▸ YOUR INSTRUCTIONS:
Once you find the line with "RTC pin SCL: A5 -> TX" in the data that follows, repeat it and every line after it exactly, through the line with "RTC pin VCC: 3V3 -> 5V".

▸ GIVEN DATA:

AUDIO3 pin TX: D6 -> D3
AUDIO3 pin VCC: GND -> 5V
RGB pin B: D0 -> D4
...
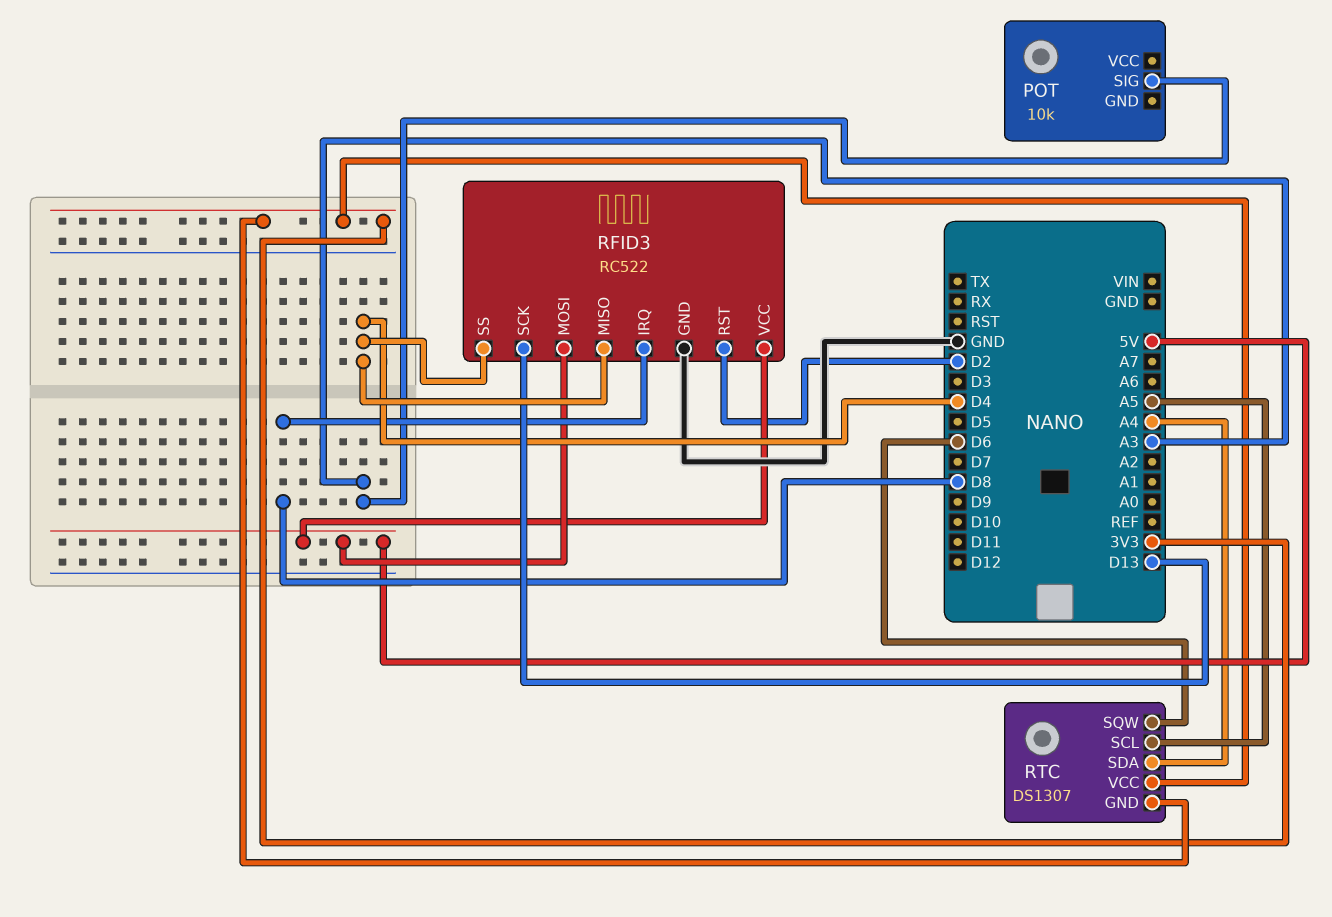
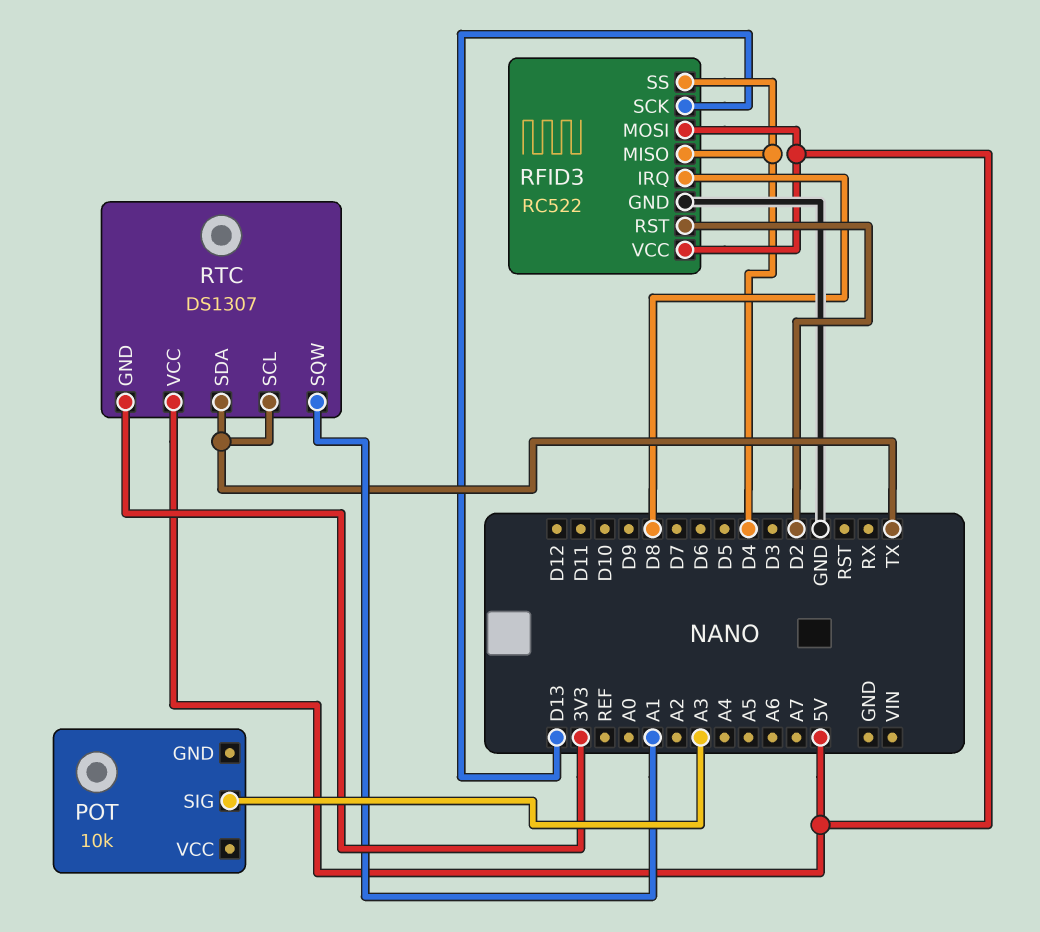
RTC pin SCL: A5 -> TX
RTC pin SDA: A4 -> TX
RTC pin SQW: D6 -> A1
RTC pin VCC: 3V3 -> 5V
...
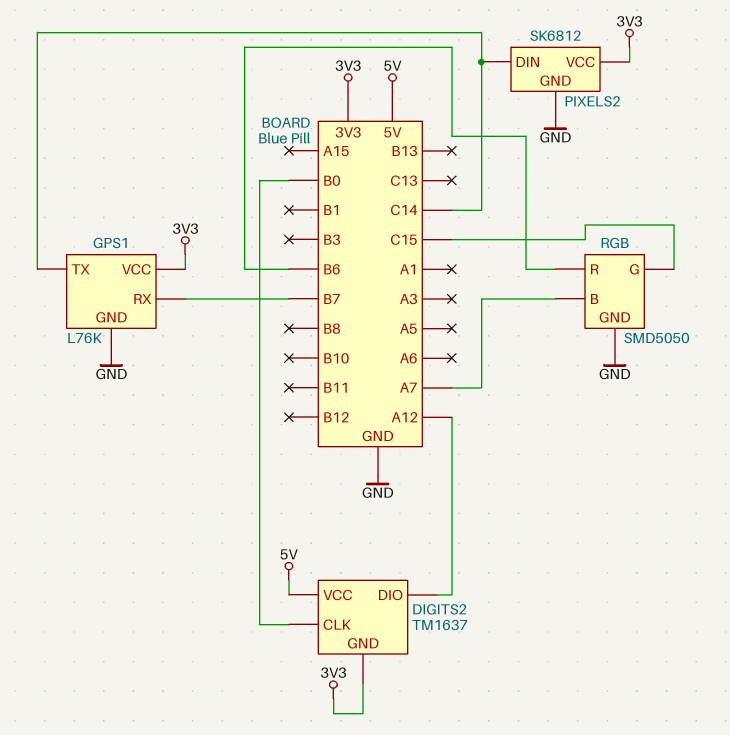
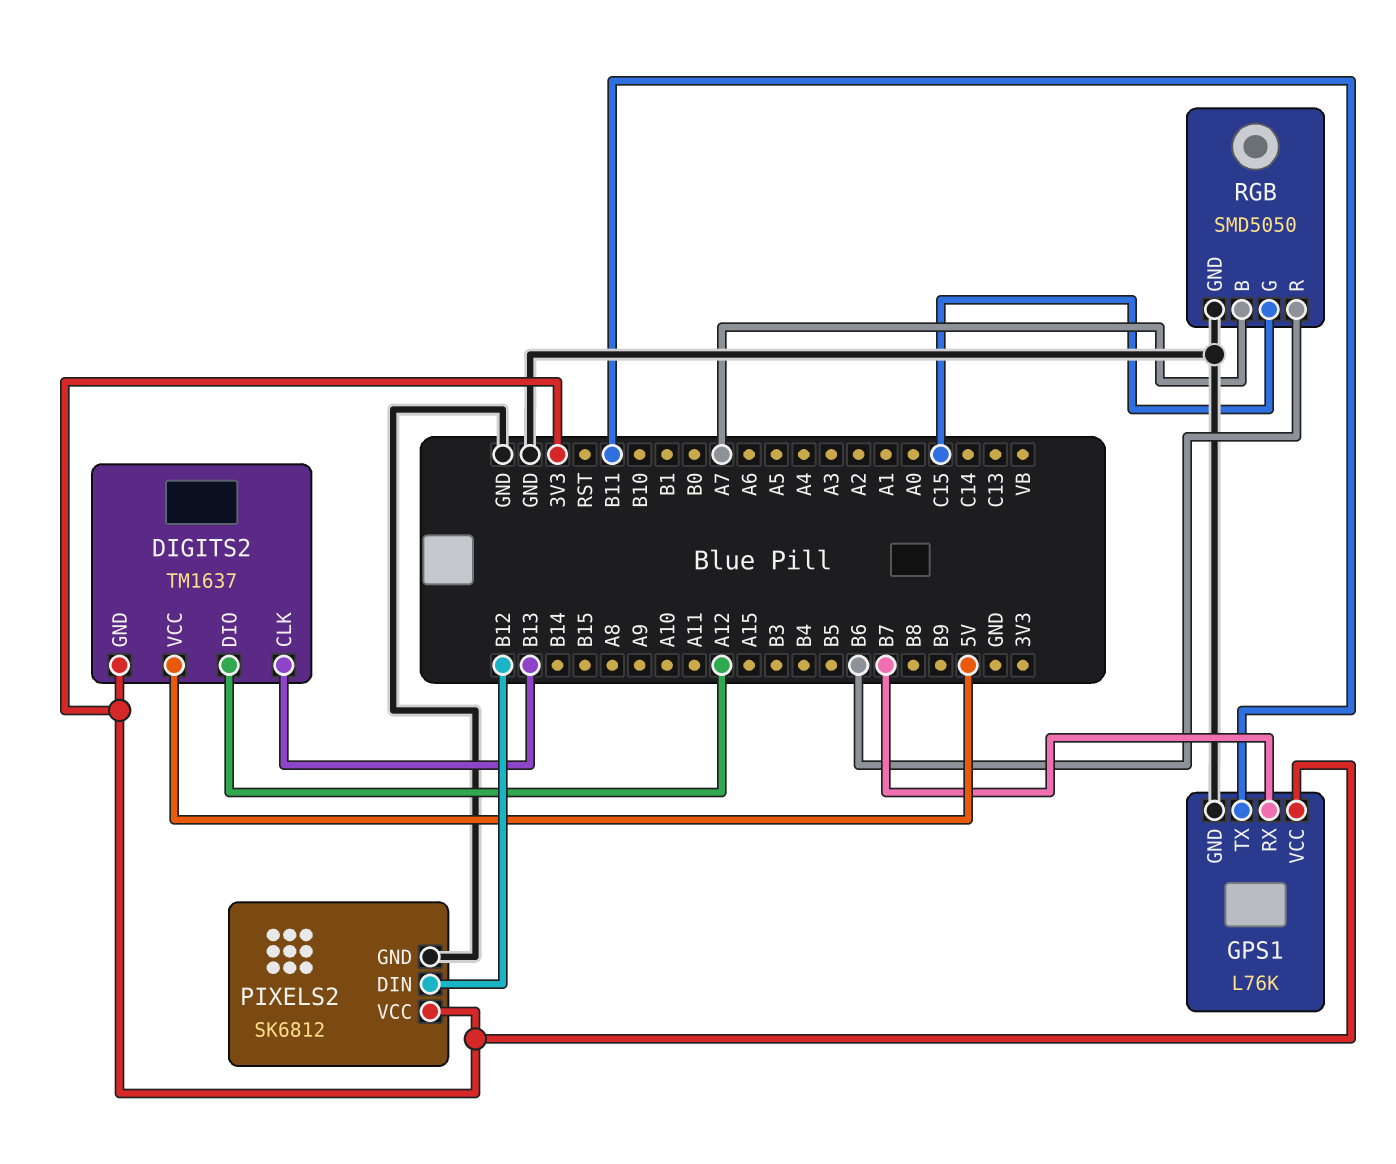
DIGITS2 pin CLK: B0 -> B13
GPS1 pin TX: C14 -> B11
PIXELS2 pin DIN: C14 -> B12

▸ RESULT OF THE EXERCISE:
RTC pin SCL: A5 -> TX
RTC pin SDA: A4 -> TX
RTC pin SQW: D6 -> A1
RTC pin VCC: 3V3 -> 5V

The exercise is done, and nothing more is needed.